# TO DO:
Output exactly the lines from the first line of the records below through the line containing "blue cactus: 0 -> 2", both included, leaving out any pictures.

(Colored object listings)
═══

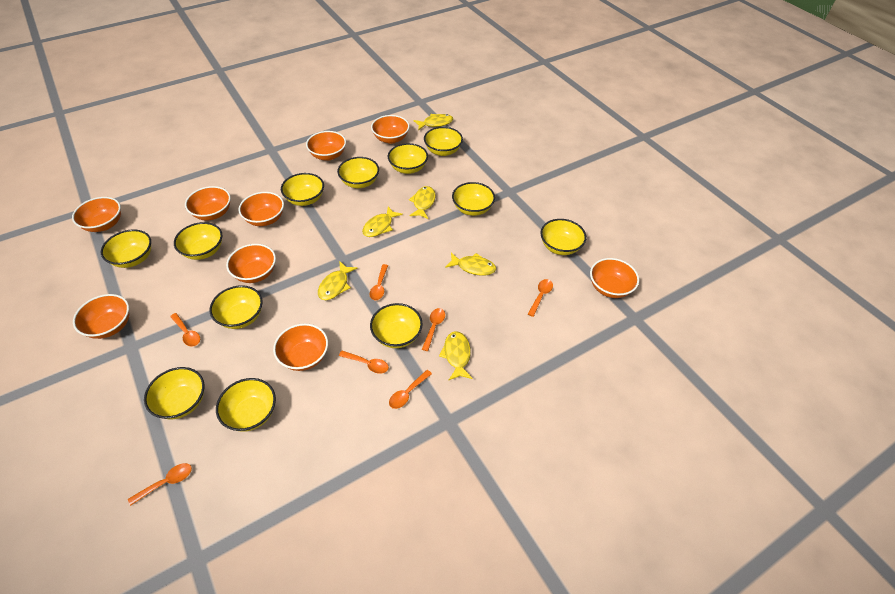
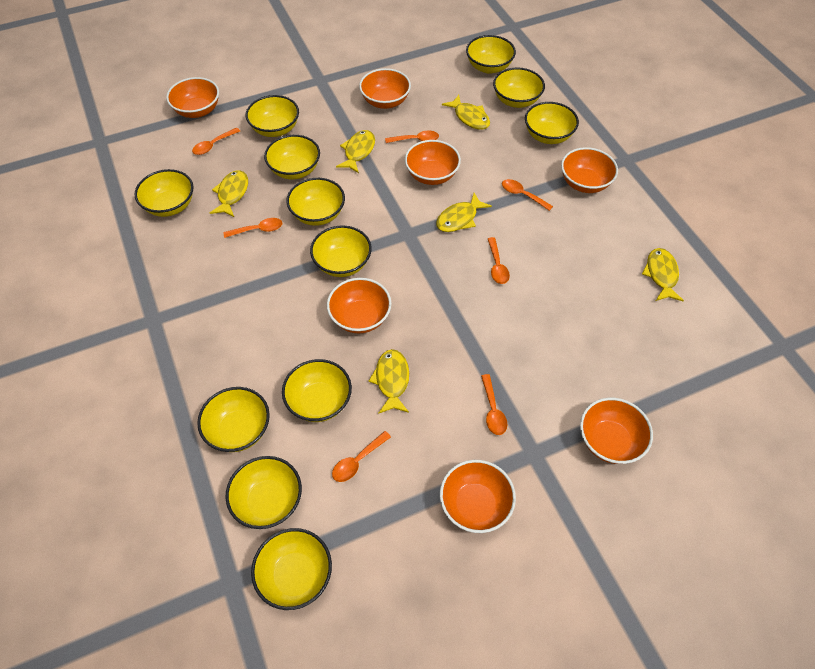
orange bowl: 9 -> 7

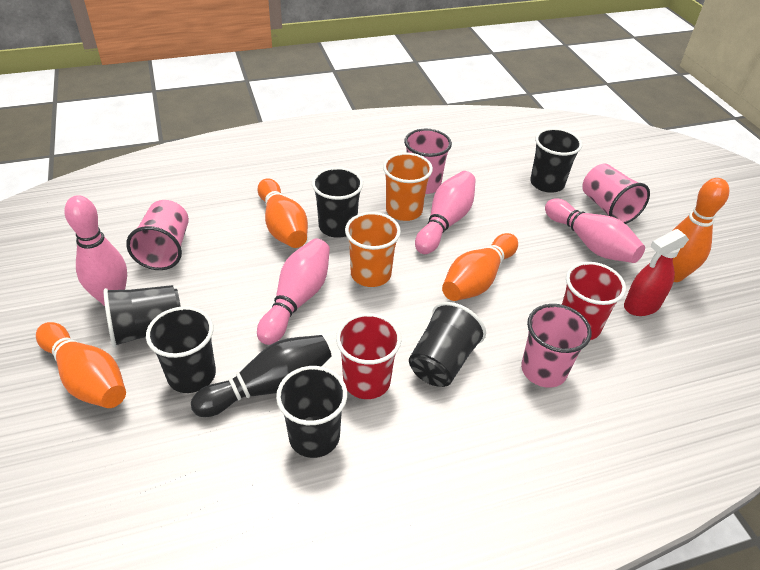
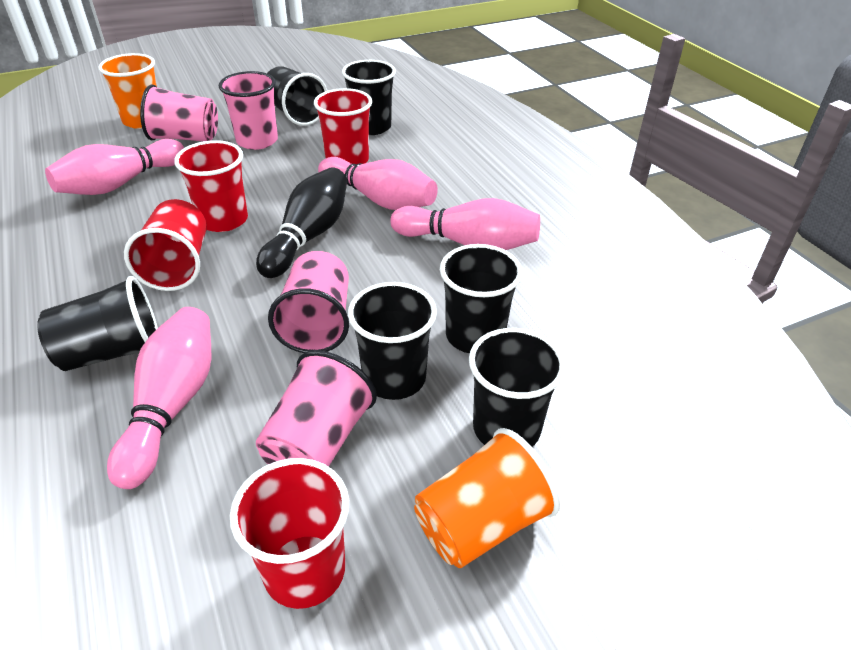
orange bowling pin: 4 -> 0
red cup: 2 -> 4
red spray bottle: 1 -> 0

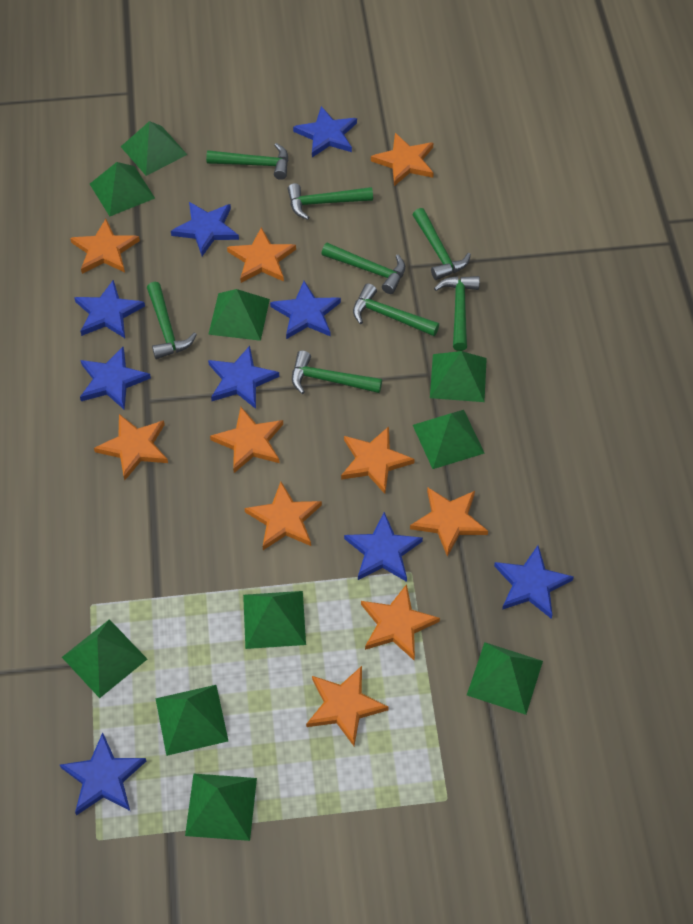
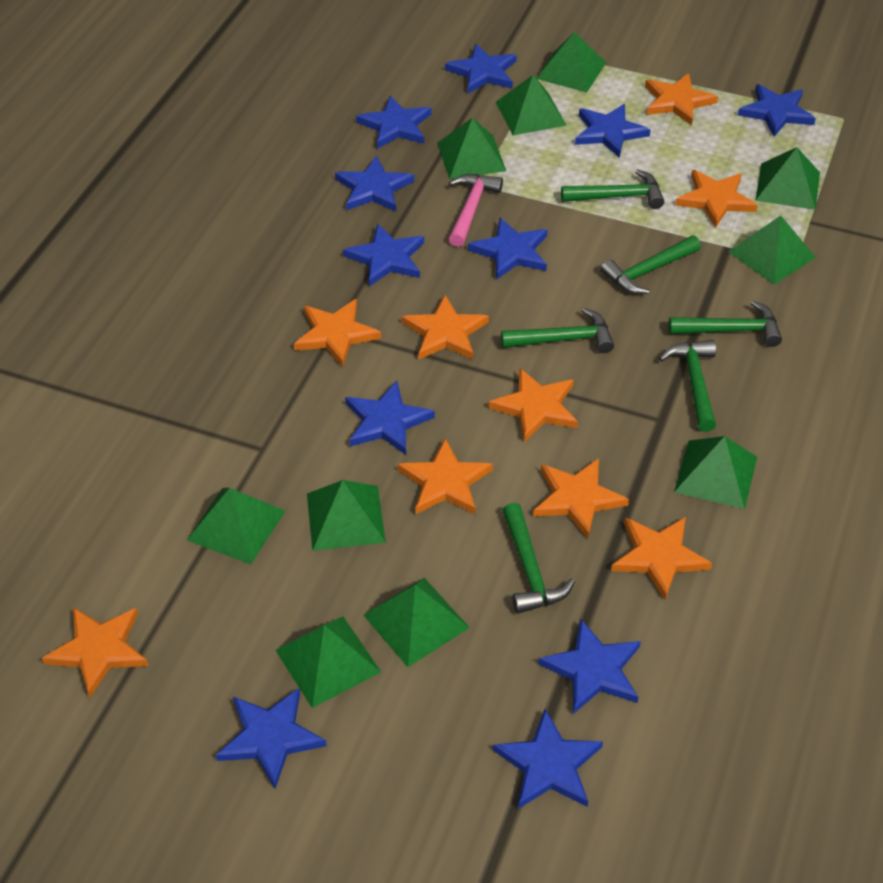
blue star: 9 -> 11
green hammer: 8 -> 6
orange star: 10 -> 9
pink hammer: 0 -> 1

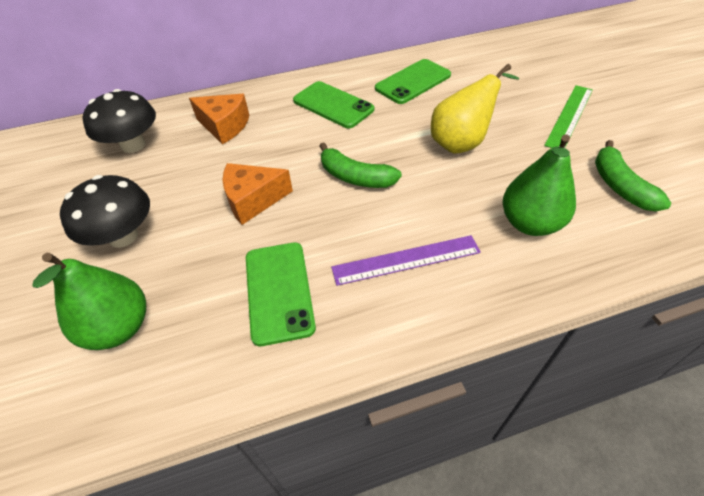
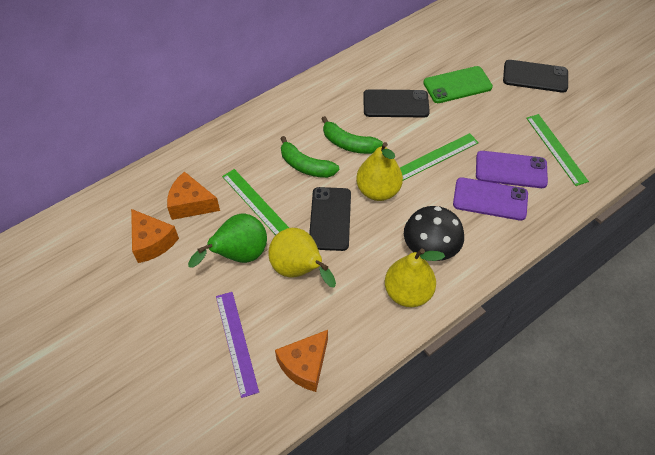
black mushroom: 2 -> 1
black phone: 0 -> 3
green pear: 2 -> 1
green phone: 3 -> 1
green ruler: 1 -> 3
orange cheese: 2 -> 3
purple phone: 0 -> 2
yellow pear: 1 -> 3

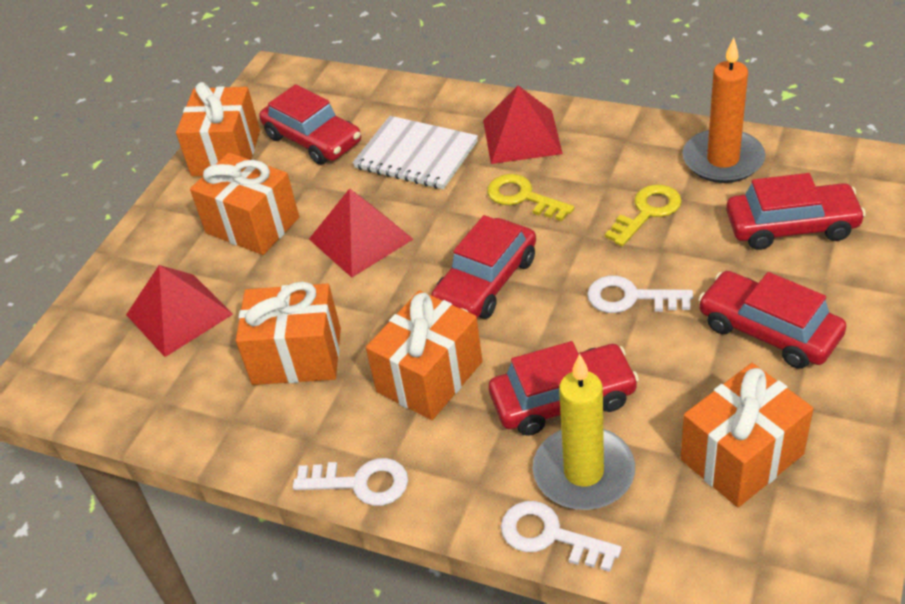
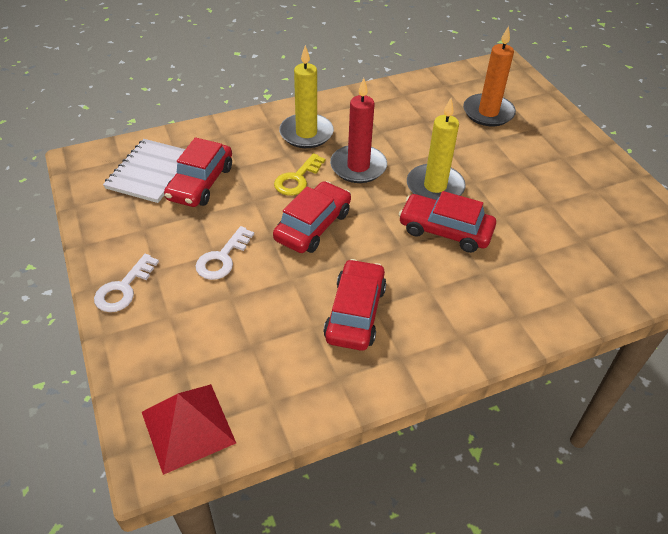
orange gift: 5 -> 0
red candle: 0 -> 1
red car: 5 -> 4
red pyramid: 3 -> 1
white key: 3 -> 2
yellow candle: 1 -> 2
yellow key: 2 -> 1

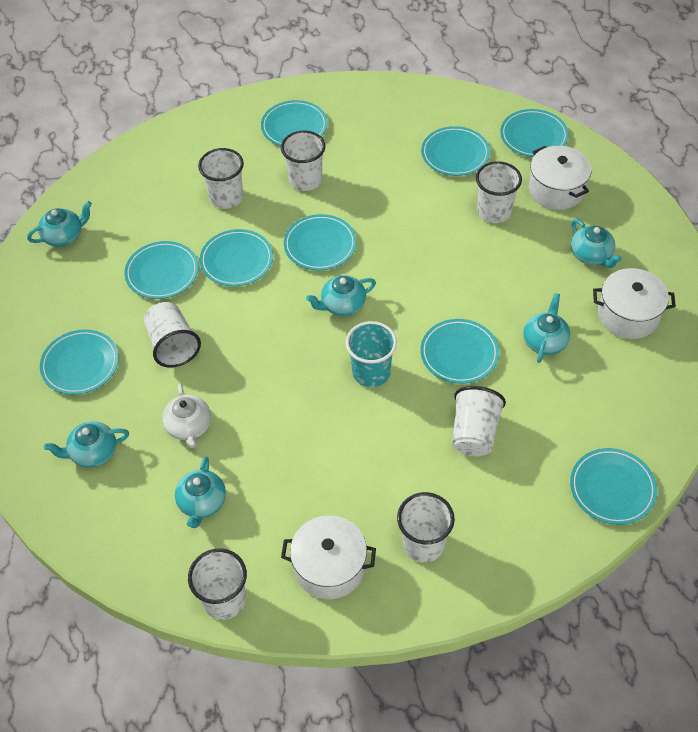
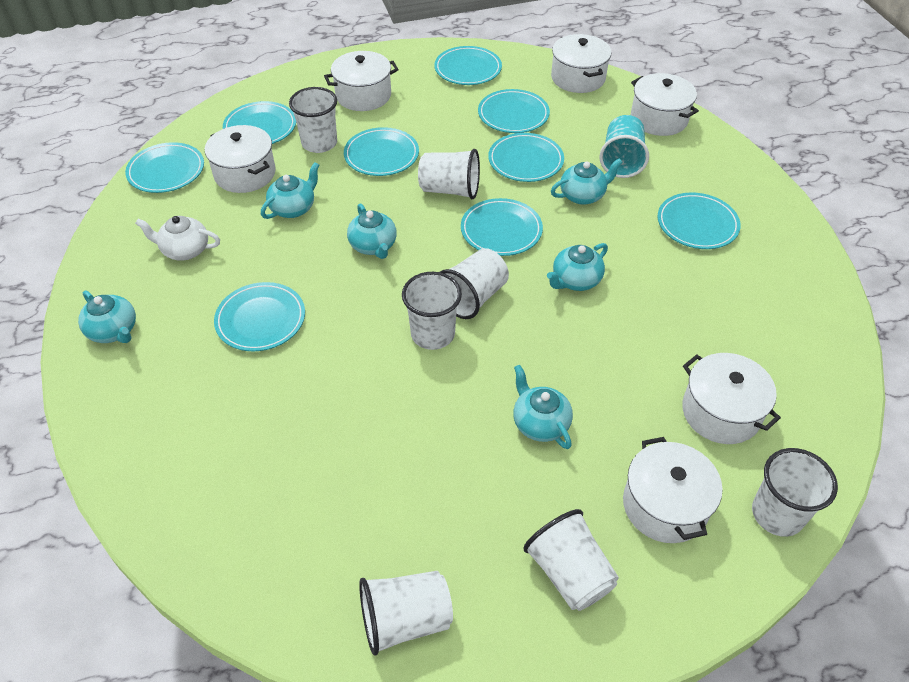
white pot: 3 -> 6

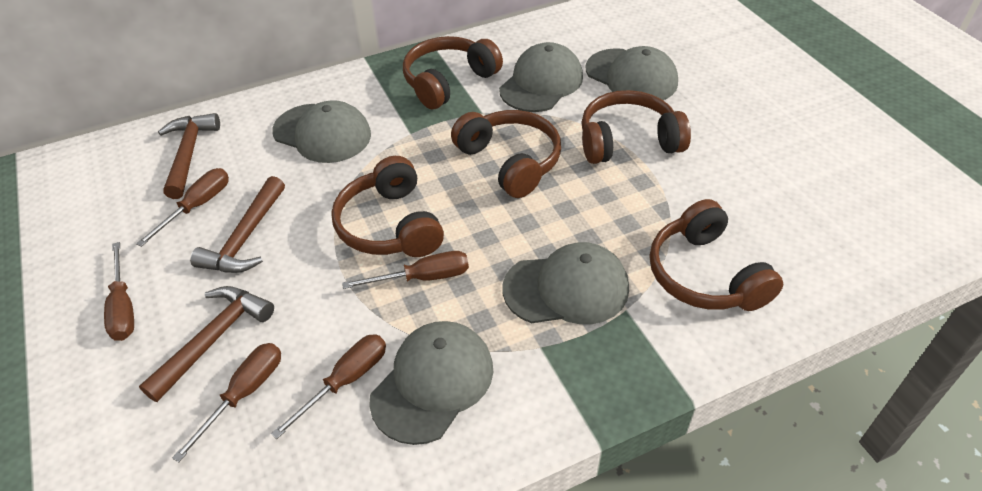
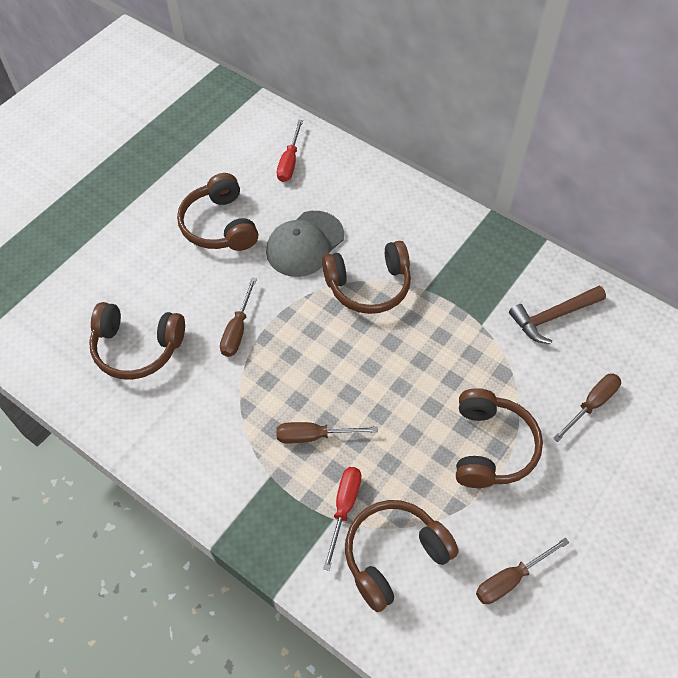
brown hammer: 3 -> 1
brown screwdriver: 5 -> 4
grey cap: 5 -> 1
red screwdriver: 0 -> 2

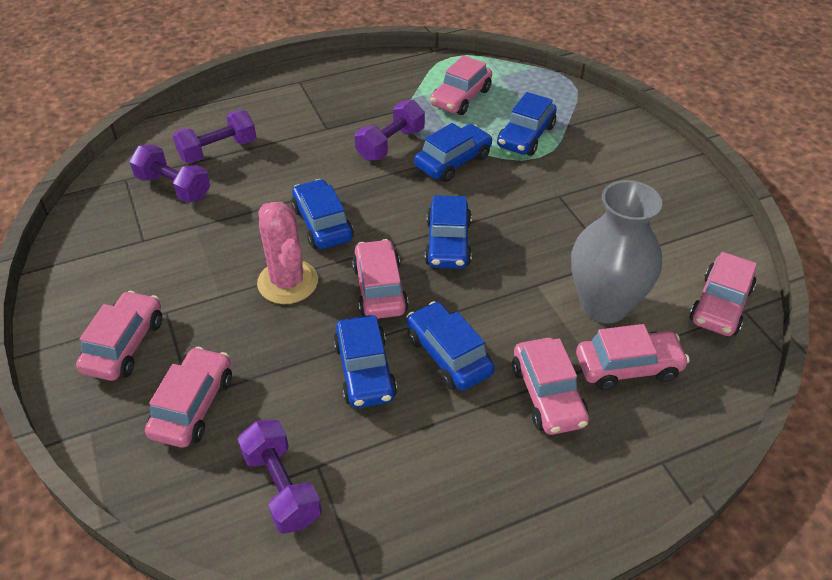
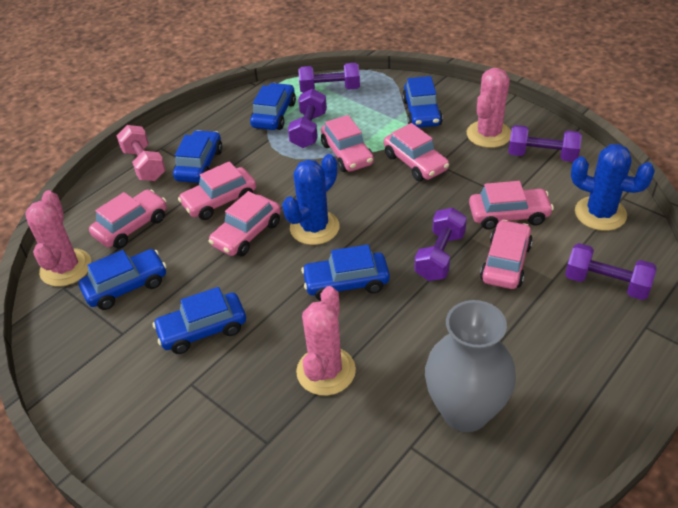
blue cactus: 0 -> 2
pink cactus: 1 -> 3
pink dumbbell: 0 -> 1
purple dumbbell: 4 -> 5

═══

# OUTPUT:
orange bowl: 9 -> 7

orange bowling pin: 4 -> 0
red cup: 2 -> 4
red spray bottle: 1 -> 0

blue star: 9 -> 11
green hammer: 8 -> 6
orange star: 10 -> 9
pink hammer: 0 -> 1

black mushroom: 2 -> 1
black phone: 0 -> 3
green pear: 2 -> 1
green phone: 3 -> 1
green ruler: 1 -> 3
orange cheese: 2 -> 3
purple phone: 0 -> 2
yellow pear: 1 -> 3

orange gift: 5 -> 0
red candle: 0 -> 1
red car: 5 -> 4
red pyramid: 3 -> 1
white key: 3 -> 2
yellow candle: 1 -> 2
yellow key: 2 -> 1

white pot: 3 -> 6

brown hammer: 3 -> 1
brown screwdriver: 5 -> 4
grey cap: 5 -> 1
red screwdriver: 0 -> 2

blue cactus: 0 -> 2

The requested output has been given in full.